> [TASK PROMPT]
An exact copy of the data is required. No picture may appear in it.

++++ GIVEN DATA ++++

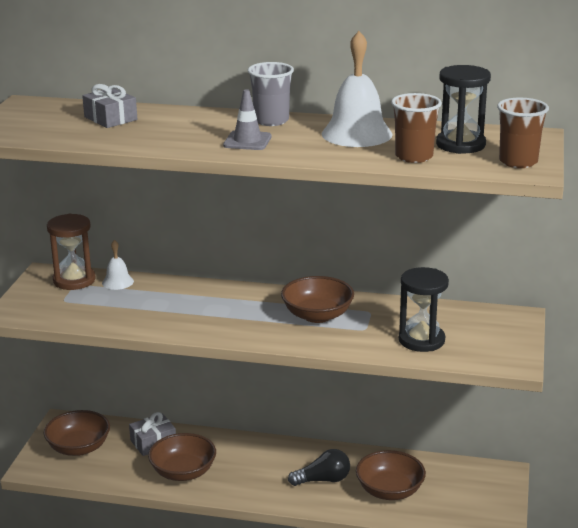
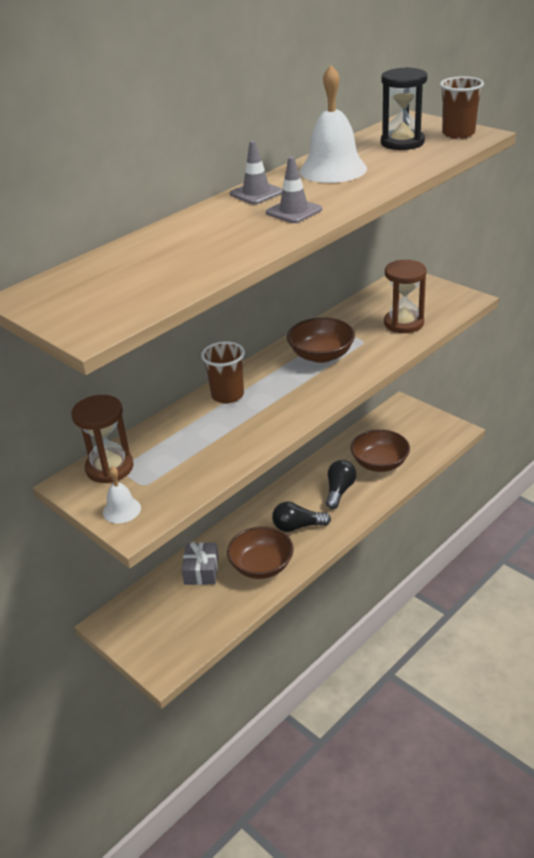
camera: 55 degrees left, 10 degrees up
(79, 448) = (162, 624): brown bowl -> none
(110, 118) = (143, 259): grey gift -> none
(117, 282) = (145, 441): white bell -> white bell (121, 510)
(251, 473) = (297, 526): none -> black light bulb
(271, 121) = (256, 193): grey cup -> grey traffic cone
(414, 157) = (408, 161): brown cup -> brown cup (227, 395)
(421, 340) = (403, 323): black hourglass -> brown hourglass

++++

> [WORKED SOLUTION]
camera: 55 degrees left, 10 degrees up
(79, 448) = (162, 624): brown bowl -> none
(110, 118) = (143, 259): grey gift -> none
(117, 282) = (145, 441): white bell -> white bell (121, 510)
(251, 473) = (297, 526): none -> black light bulb
(271, 121) = (256, 193): grey cup -> grey traffic cone
(414, 157) = (408, 161): brown cup -> brown cup (227, 395)
(421, 340) = (403, 323): black hourglass -> brown hourglass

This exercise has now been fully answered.